:: TASK GOAL ::
Omitting all pictures, print the lines of the listing from the one containing "Segment regions of" through the final line, both ends included, with no other text.

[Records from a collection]
==================================================

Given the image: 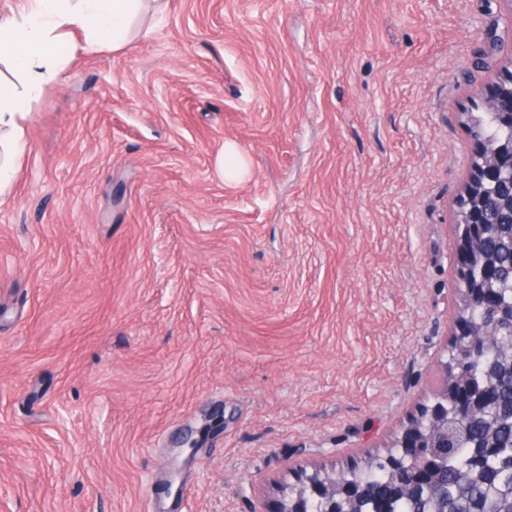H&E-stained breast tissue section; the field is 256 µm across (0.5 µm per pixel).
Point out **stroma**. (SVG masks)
Masks as SVG:
<instances>
[{"mask_svg": "<svg viewBox=\"0 0 512 512\" xmlns=\"http://www.w3.org/2000/svg\"><path fill=\"white\" fill-rule=\"evenodd\" d=\"M58 51L0 195V512H271L385 452L451 342L502 0H164ZM462 123L474 142L476 139L491 142L494 139L507 136L509 133L512 136V130L509 132V130L500 127L498 112H495L484 102H482L481 107L477 108V112H465Z\"/></svg>", "mask_w": 512, "mask_h": 512, "instance_id": "stroma-1", "label": "stroma"}]
</instances>
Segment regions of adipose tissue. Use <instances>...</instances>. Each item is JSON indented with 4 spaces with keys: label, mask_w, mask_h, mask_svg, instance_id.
Here are the masks:
<instances>
[{
    "label": "adipose tissue",
    "mask_w": 512,
    "mask_h": 512,
    "mask_svg": "<svg viewBox=\"0 0 512 512\" xmlns=\"http://www.w3.org/2000/svg\"><path fill=\"white\" fill-rule=\"evenodd\" d=\"M143 8L144 0H27L19 14L0 20V56L21 74L16 83L0 79V191L15 176L33 102L65 69L58 43L79 33L87 50L120 49Z\"/></svg>",
    "instance_id": "ef3b65f1"
}]
</instances>
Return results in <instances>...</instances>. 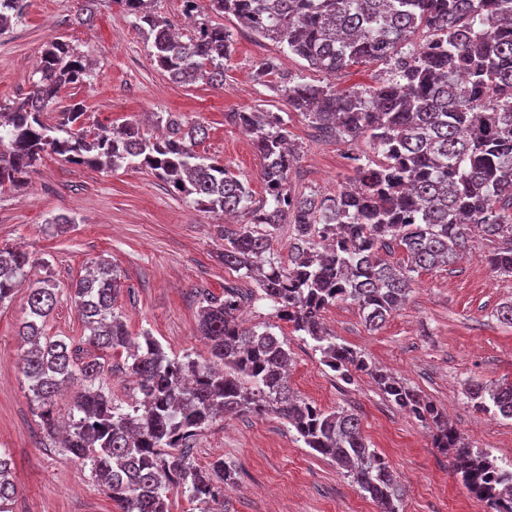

==================================================

:: THE SOLUTION ::
Segment regions of adipose tissue. Use <instances>...</instances>. Each item is JSON indented with 4 spaces with keys: label, mask_w, mask_h, mask_svg, instance_id.
Here are the masks:
<instances>
[{
    "label": "adipose tissue",
    "mask_w": 512,
    "mask_h": 512,
    "mask_svg": "<svg viewBox=\"0 0 512 512\" xmlns=\"http://www.w3.org/2000/svg\"><path fill=\"white\" fill-rule=\"evenodd\" d=\"M143 8L144 0H27L19 14L0 20V56L21 74L16 83L0 79V191L15 176L33 102L65 69L58 43L79 33L87 50L120 49Z\"/></svg>",
    "instance_id": "ef3b65f1"
}]
</instances>
Return results in <instances>...</instances>. 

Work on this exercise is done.